Items from a dataset:
═══
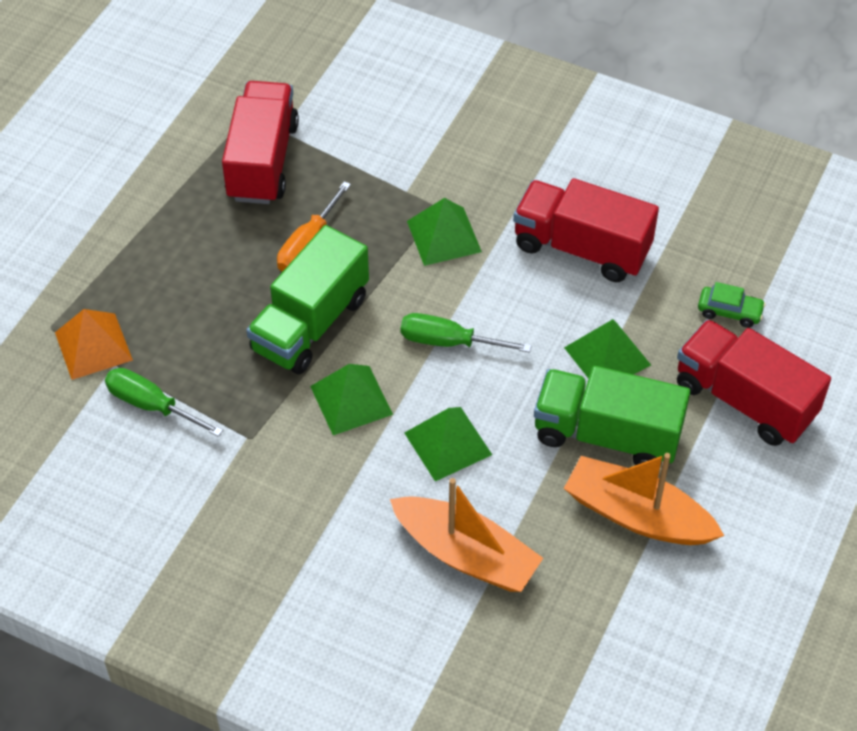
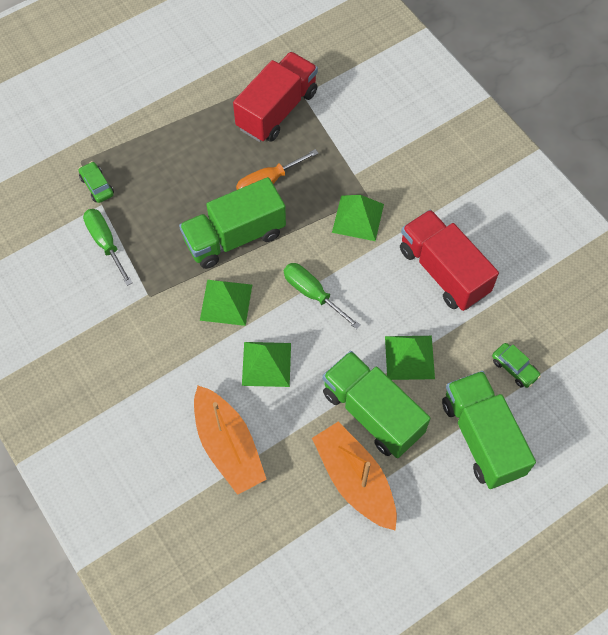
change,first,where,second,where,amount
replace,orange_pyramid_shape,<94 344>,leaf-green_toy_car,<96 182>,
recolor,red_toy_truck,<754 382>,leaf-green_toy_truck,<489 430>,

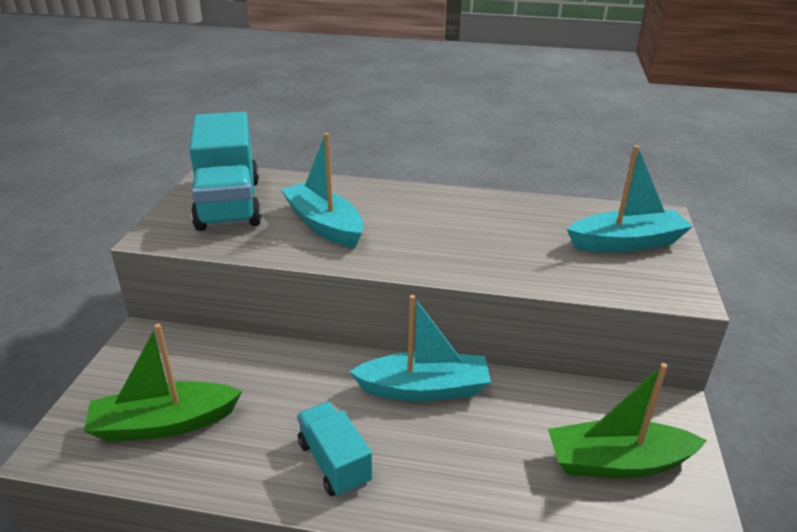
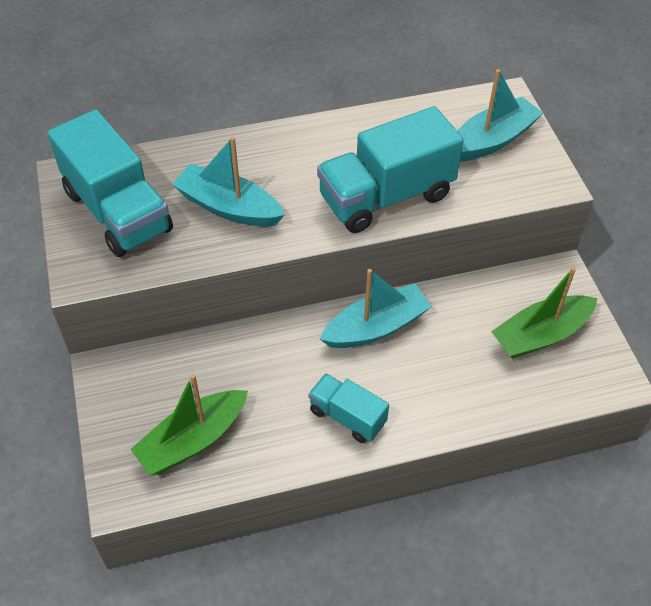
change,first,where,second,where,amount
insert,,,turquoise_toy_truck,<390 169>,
═══
WHAT THIS TASK INVOLVES: Your task is an exact transcription of all the data, minus the pictures.

SOLUTION TO THE PROBLEM:
change,first,where,second,where,amount
replace,orange_pyramid_shape,<94 344>,leaf-green_toy_car,<96 182>,
recolor,red_toy_truck,<754 382>,leaf-green_toy_truck,<489 430>,

change,first,where,second,where,amount
insert,,,turquoise_toy_truck,<390 169>,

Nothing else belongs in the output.